Print the data below exactly, but only the lines from the one containing "red ellipse: (590, 151)" down to the one containing "purple arrow: (273, 646)", inclusive.

• [Input data]

.....

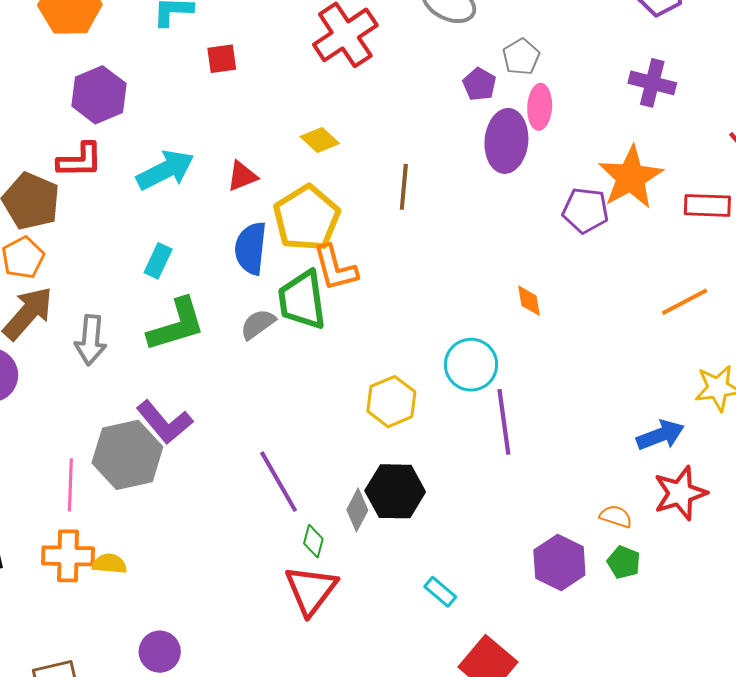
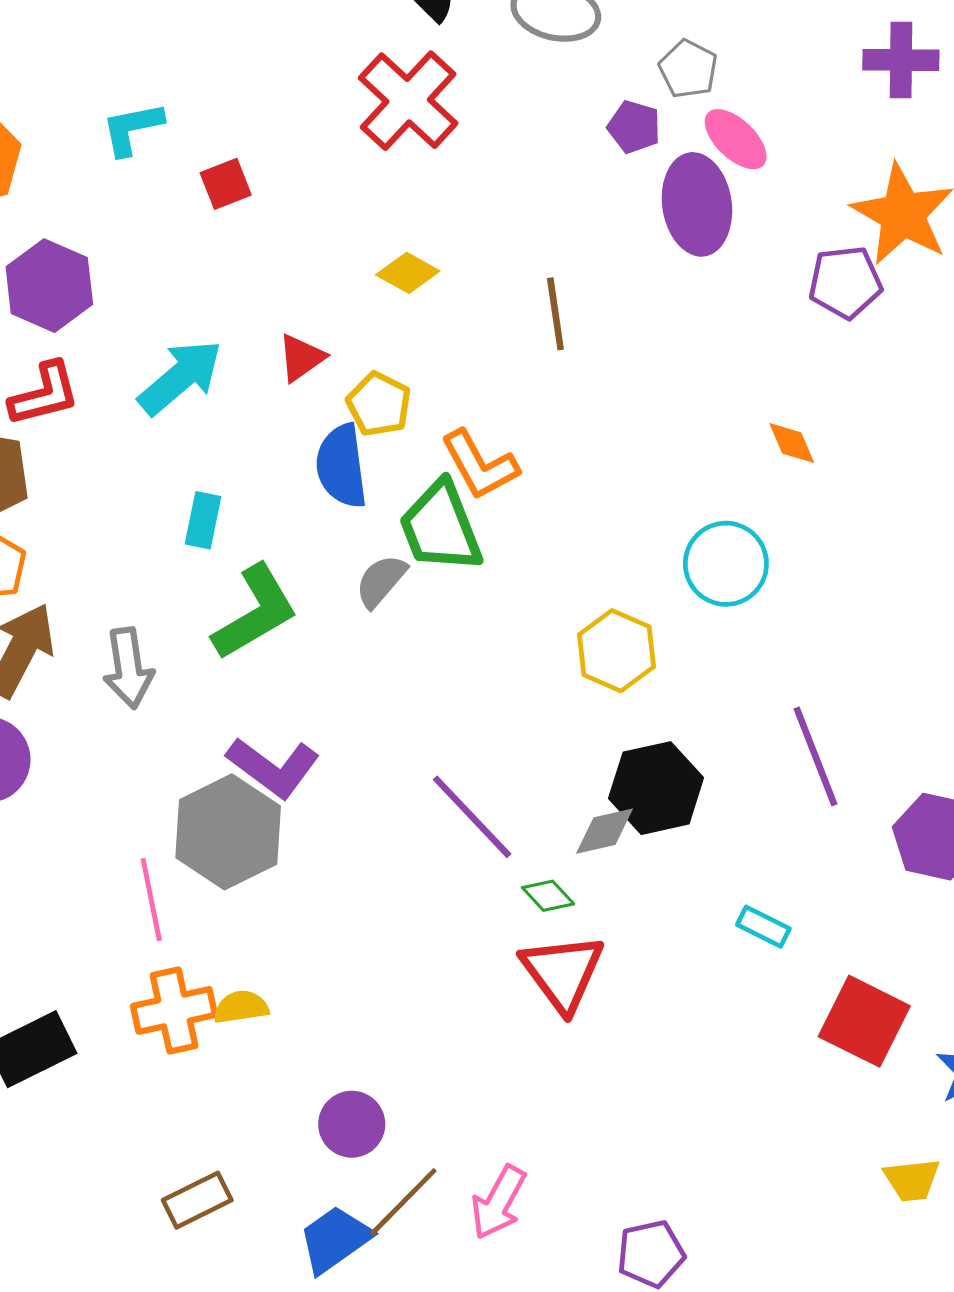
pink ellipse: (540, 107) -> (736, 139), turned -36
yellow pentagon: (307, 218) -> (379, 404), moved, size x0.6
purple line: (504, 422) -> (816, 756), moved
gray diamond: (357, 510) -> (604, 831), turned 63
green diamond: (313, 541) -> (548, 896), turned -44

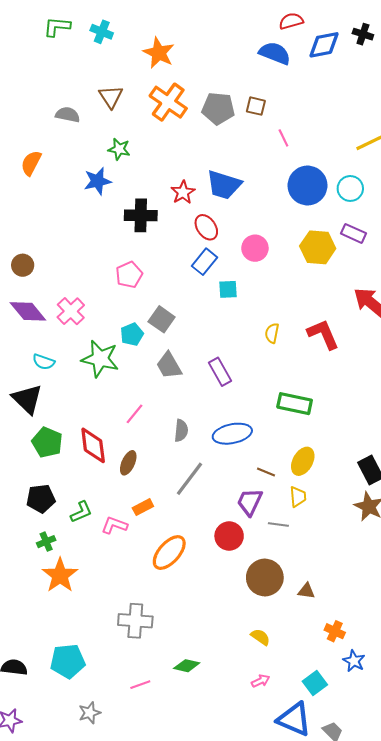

.....

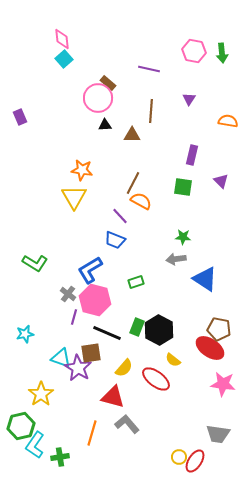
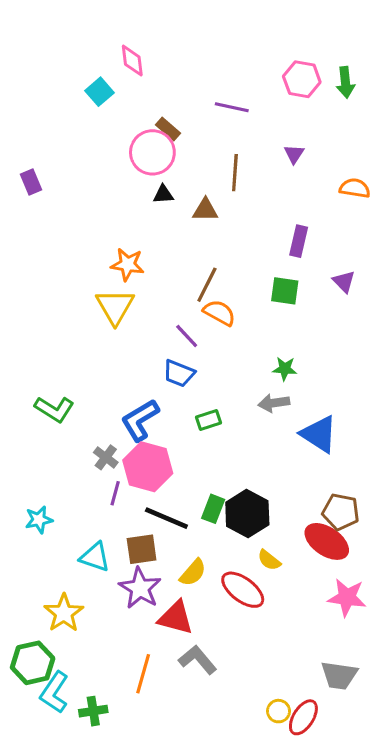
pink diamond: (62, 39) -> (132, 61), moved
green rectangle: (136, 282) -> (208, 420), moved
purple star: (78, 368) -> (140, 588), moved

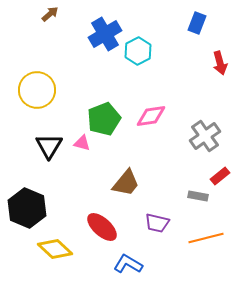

.....

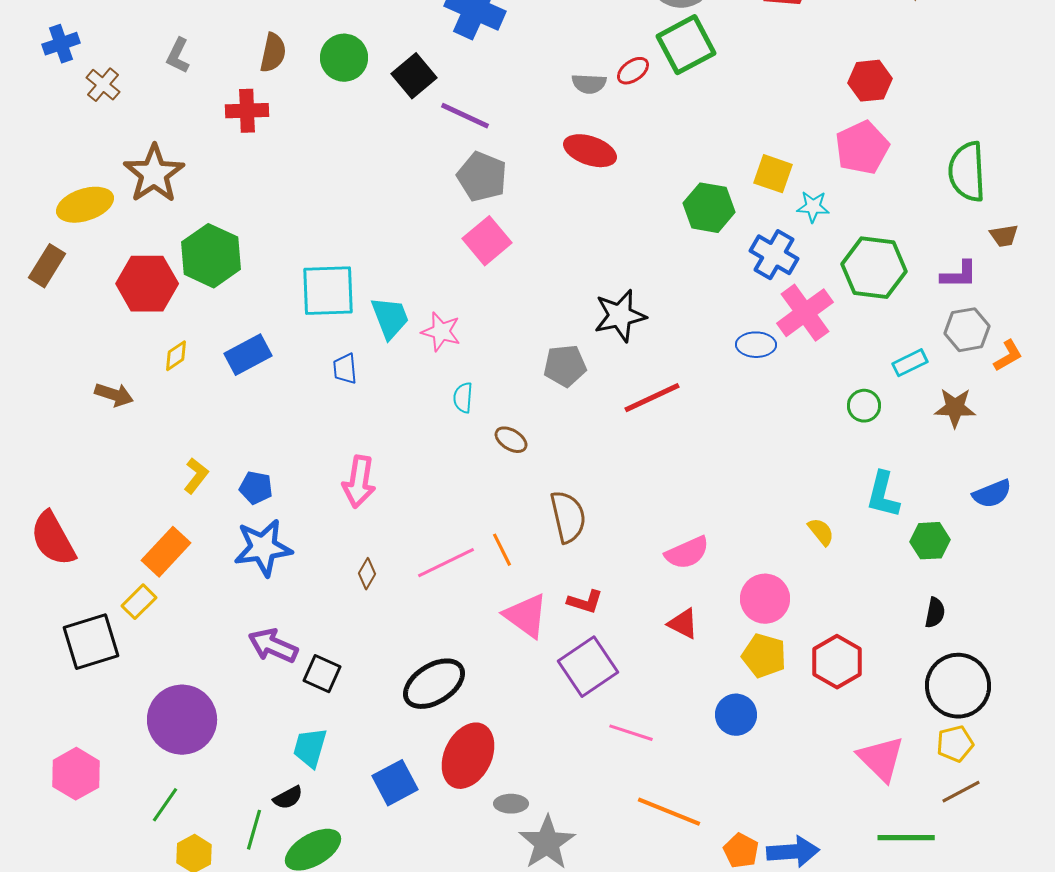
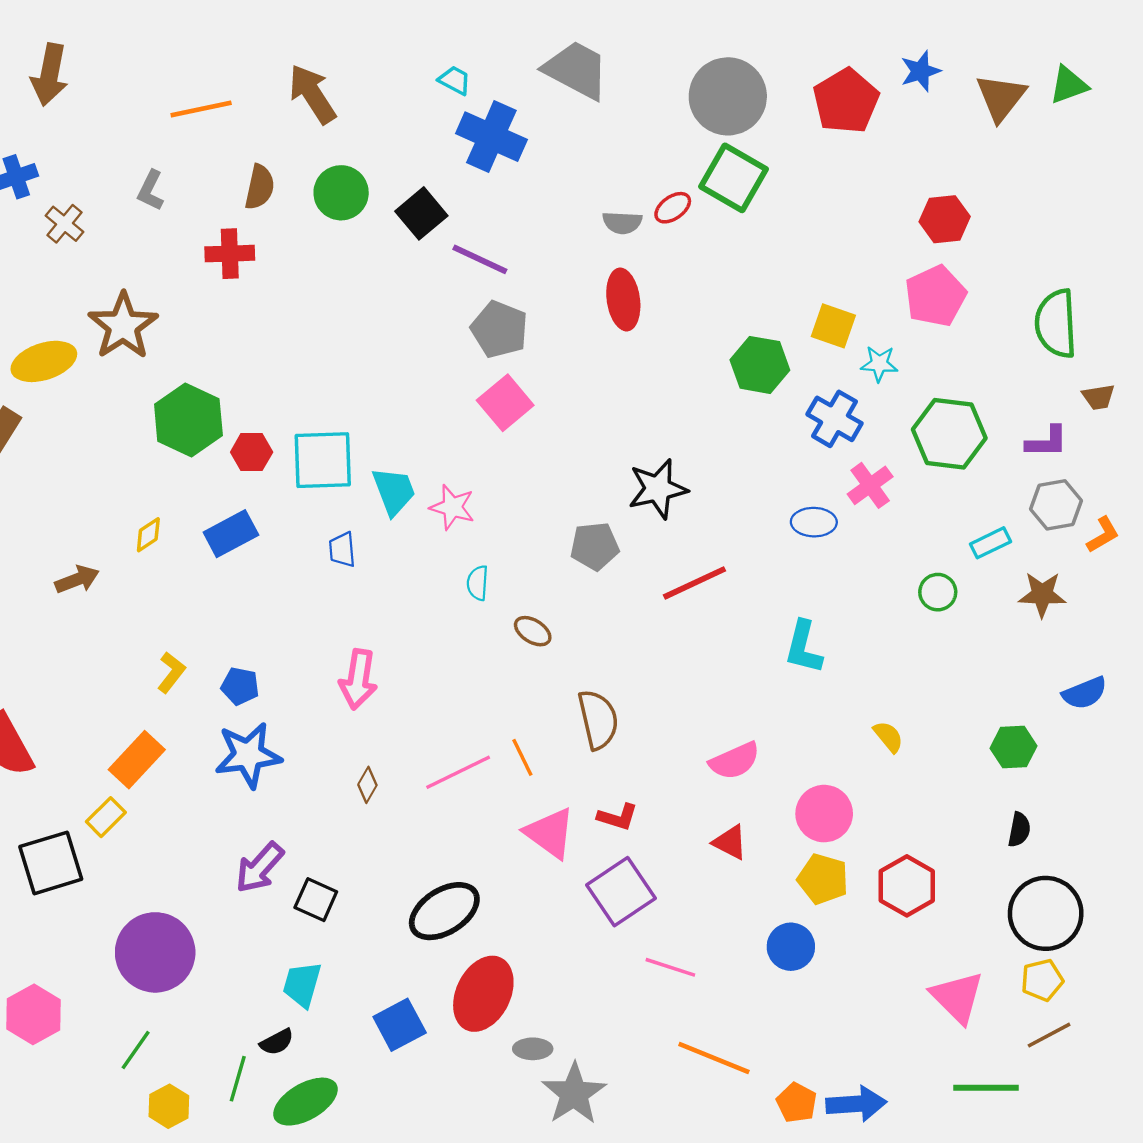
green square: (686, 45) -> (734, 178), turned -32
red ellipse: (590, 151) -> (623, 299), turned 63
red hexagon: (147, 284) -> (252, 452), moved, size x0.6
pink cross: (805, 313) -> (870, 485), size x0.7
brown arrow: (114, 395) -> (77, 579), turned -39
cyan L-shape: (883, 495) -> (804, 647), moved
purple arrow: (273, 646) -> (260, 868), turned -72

.....

• [Exercise response]
red ellipse: (590, 151) -> (623, 299), turned 63
red hexagon: (147, 284) -> (252, 452), moved, size x0.6
pink cross: (805, 313) -> (870, 485), size x0.7
brown arrow: (114, 395) -> (77, 579), turned -39
cyan L-shape: (883, 495) -> (804, 647), moved
purple arrow: (273, 646) -> (260, 868), turned -72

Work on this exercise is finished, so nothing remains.